* **GOAL OF THE EXERCISE**
Transcribe every line below exactly; no image goes into the output.
PROVIDED RECORDS section start
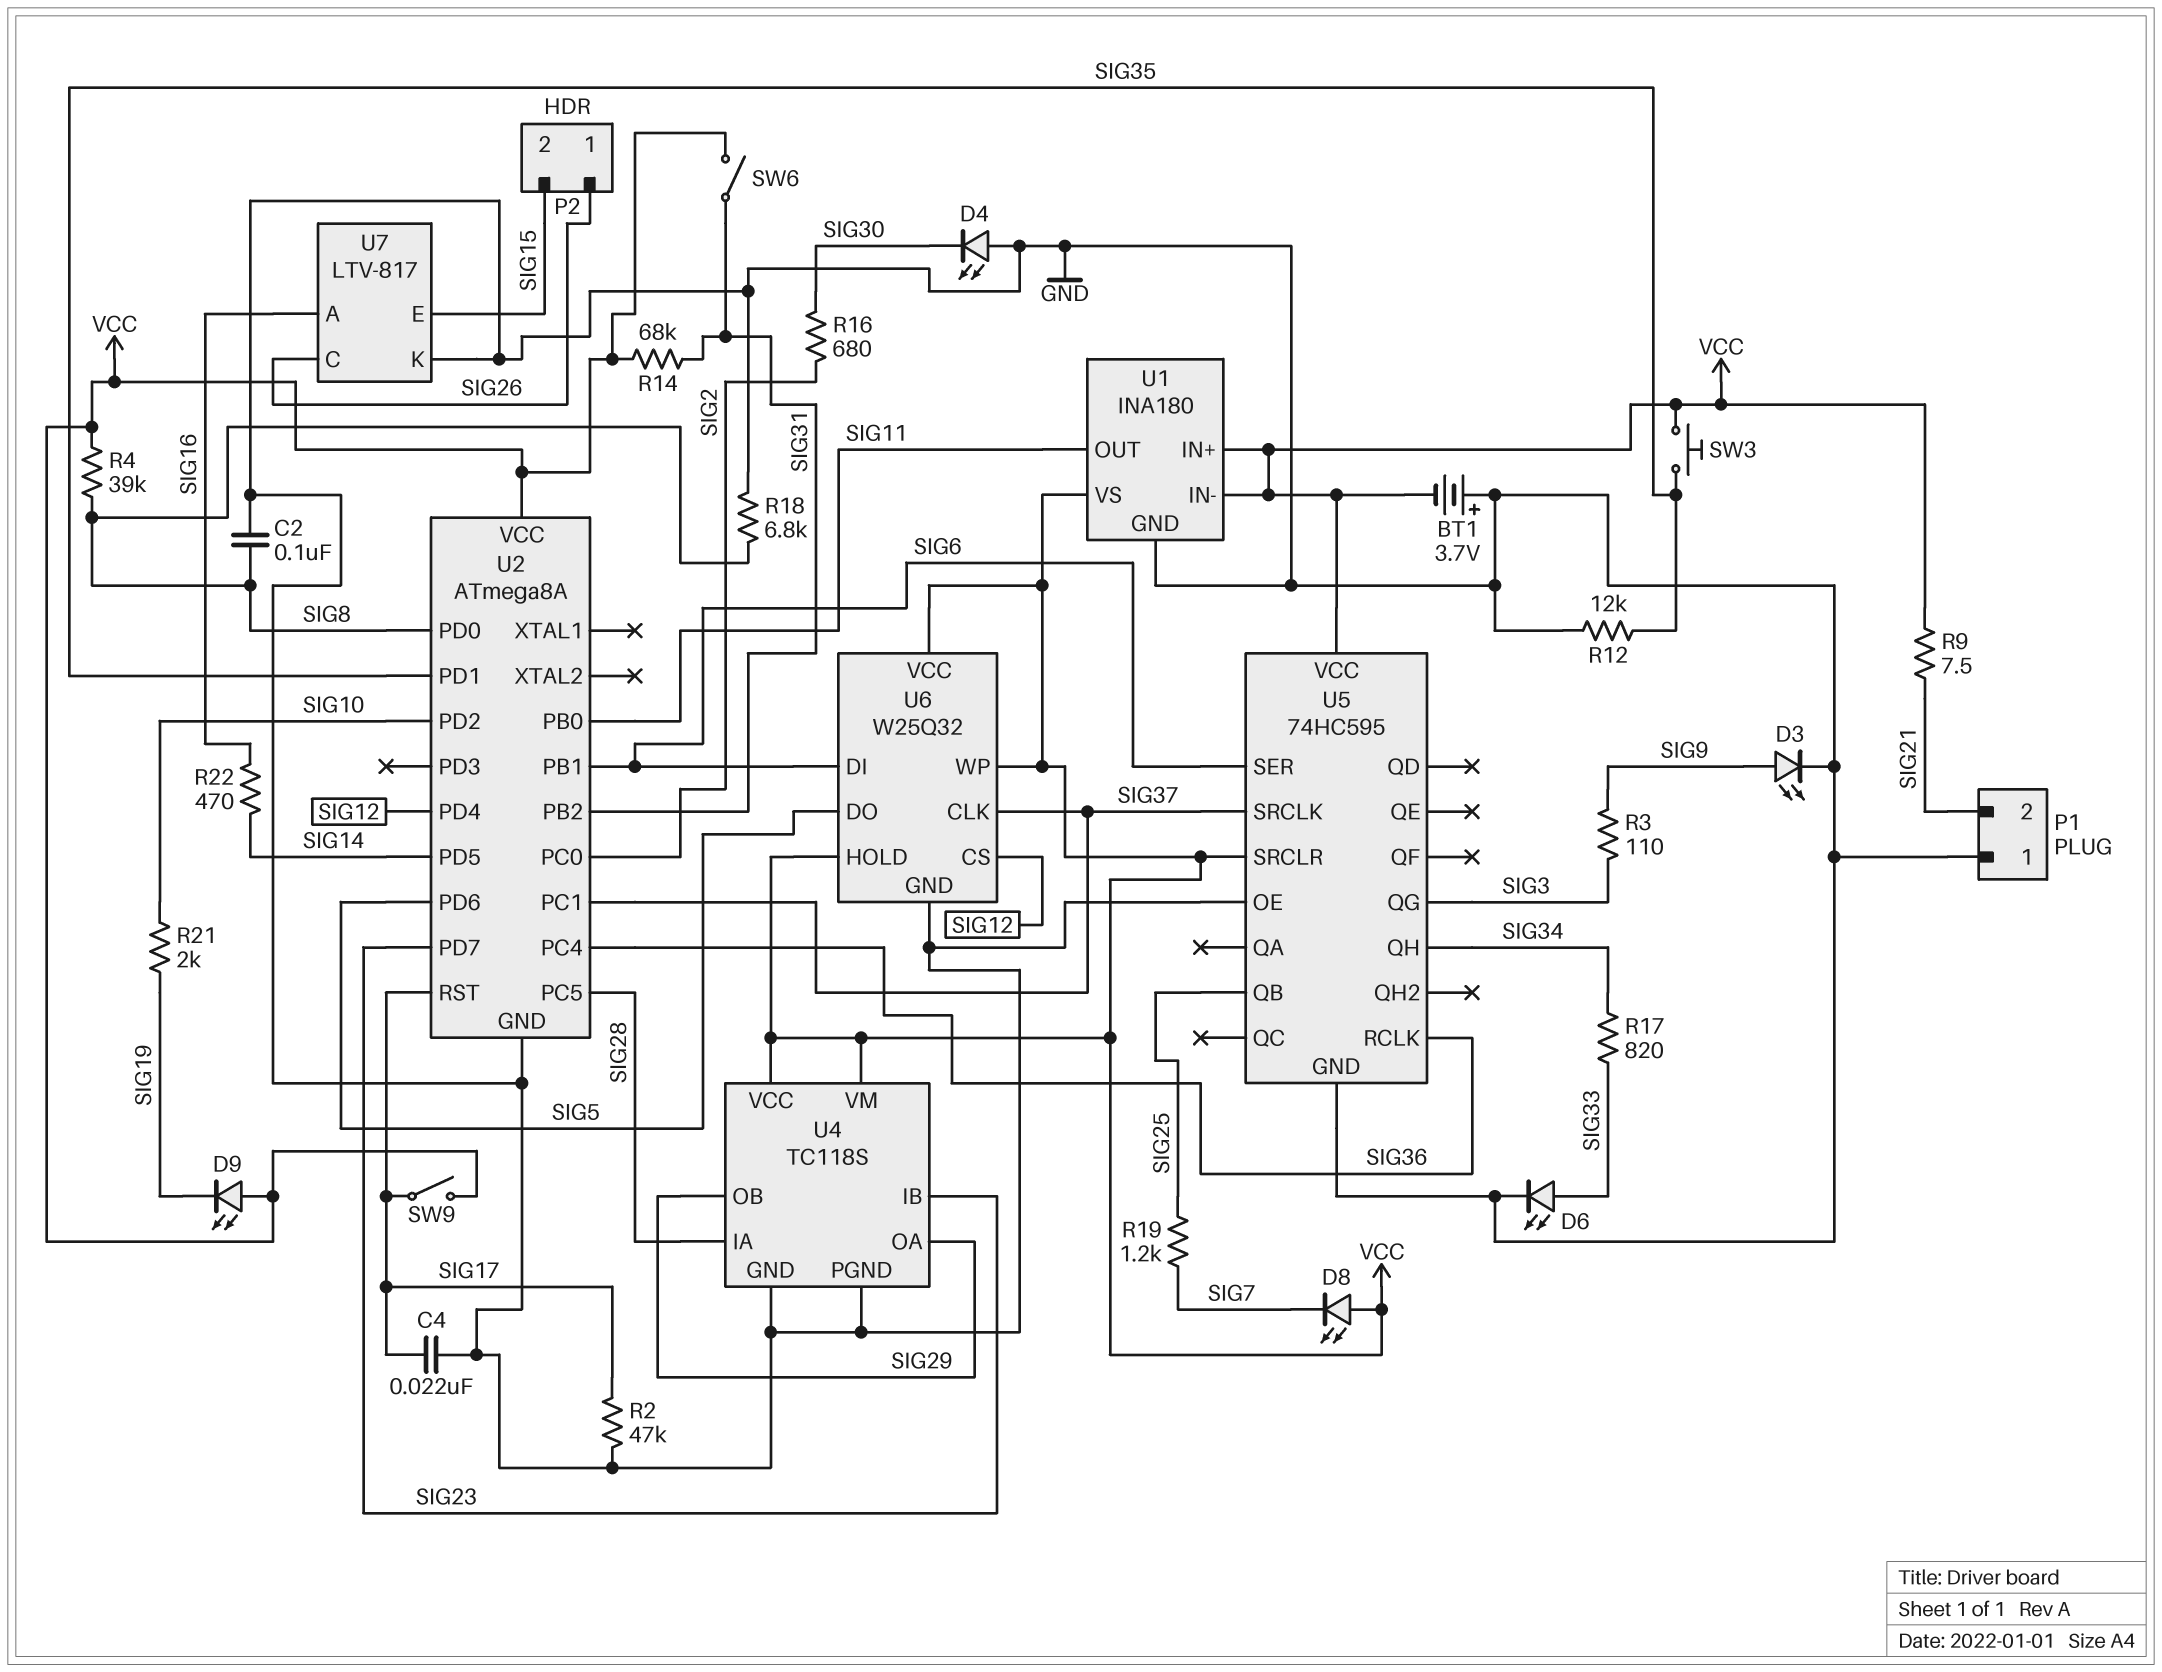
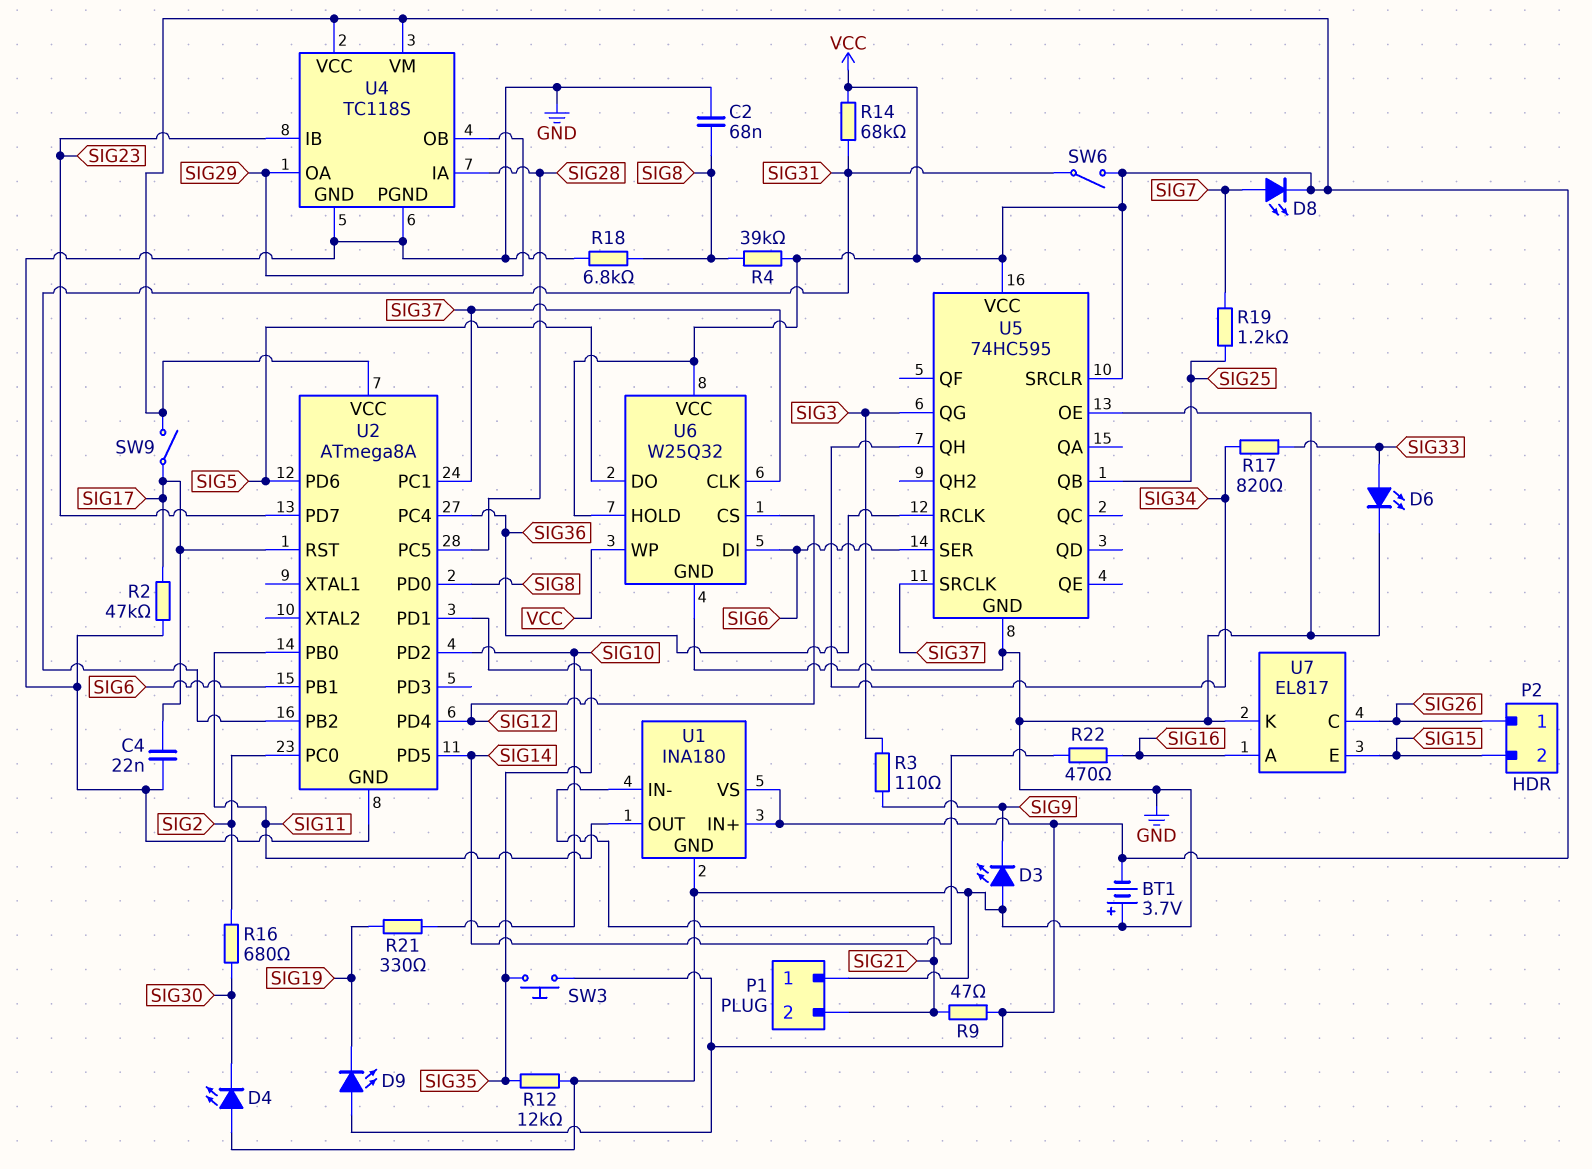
C2: 100nF (GND, SIG8) -> 68nF (GND, SIG8)
D3: LED (A SIG9, K GND) -> LED (A GND, K SIG9)
D8: LED (A VCC, K SIG7) -> LED (A SIG7, K VCC)
R9: 7.5 (SIG21, VCC) -> 47 (SIG21, VCC)
R21: 2k (SIG10, SIG19) -> 330 (SIG10, SIG19)
U1 pin IN-: VCC -> SIG21
U7: LTV-817 -> EL817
PROVIDED RECORDS section end
* **RESPONSE FOR THIS EXERCISE**
C2: 100nF (GND, SIG8) -> 68nF (GND, SIG8)
D3: LED (A SIG9, K GND) -> LED (A GND, K SIG9)
D8: LED (A VCC, K SIG7) -> LED (A SIG7, K VCC)
R9: 7.5 (SIG21, VCC) -> 47 (SIG21, VCC)
R21: 2k (SIG10, SIG19) -> 330 (SIG10, SIG19)
U1 pin IN-: VCC -> SIG21
U7: LTV-817 -> EL817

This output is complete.